A word-for-word copy is needed of the line containing "orange trapezoid: (33, 254)" and every line after it through the end of the records below, leaving out all pictures.

Records from a data collection:
┏━━

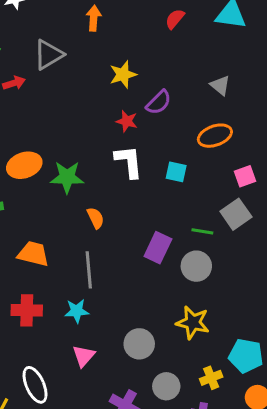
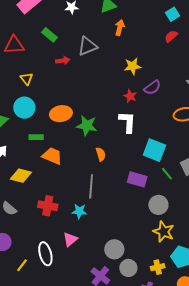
cyan square: (176, 172) -> (154, 150), moved, size x1.6
green line: (202, 231) -> (167, 174), turned 32
purple rectangle: (158, 248) -> (137, 179), turned 72
orange trapezoid: (33, 254) -> (52, 156), moved
gray circle: (196, 266) -> (158, 205), moved
yellow star: (193, 322) -> (164, 232), moved
gray circle: (139, 344) -> (114, 249), moved
pink triangle: (84, 356) -> (70, 239), moved

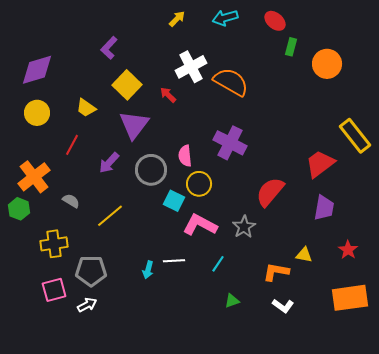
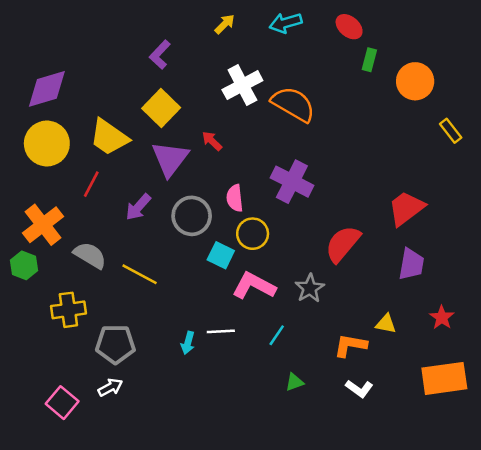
purple L-shape: (109, 48) -> (160, 55), moved
red arrow: (168, 95) -> (212, 141), moved
yellow trapezoid: (86, 108) -> (109, 137), size x1.6
yellow circle: (37, 113) -> (47, 143), size x1.4
yellow rectangle: (355, 136) -> (451, 131), moved, size x0.6
gray semicircle: (71, 201) -> (90, 255), size x1.5
yellow line: (110, 216) -> (140, 274), turned 68
pink square: (54, 290) -> (62, 403), moved, turned -35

┗━━

Solution to the problem:
orange trapezoid: (33, 254) -> (52, 156), moved
gray circle: (196, 266) -> (158, 205), moved
yellow star: (193, 322) -> (164, 232), moved
gray circle: (139, 344) -> (114, 249), moved
pink triangle: (84, 356) -> (70, 239), moved

purple L-shape: (109, 48) -> (160, 55), moved
red arrow: (168, 95) -> (212, 141), moved
yellow trapezoid: (86, 108) -> (109, 137), size x1.6
yellow circle: (37, 113) -> (47, 143), size x1.4
yellow rectangle: (355, 136) -> (451, 131), moved, size x0.6
gray semicircle: (71, 201) -> (90, 255), size x1.5
yellow line: (110, 216) -> (140, 274), turned 68
pink square: (54, 290) -> (62, 403), moved, turned -35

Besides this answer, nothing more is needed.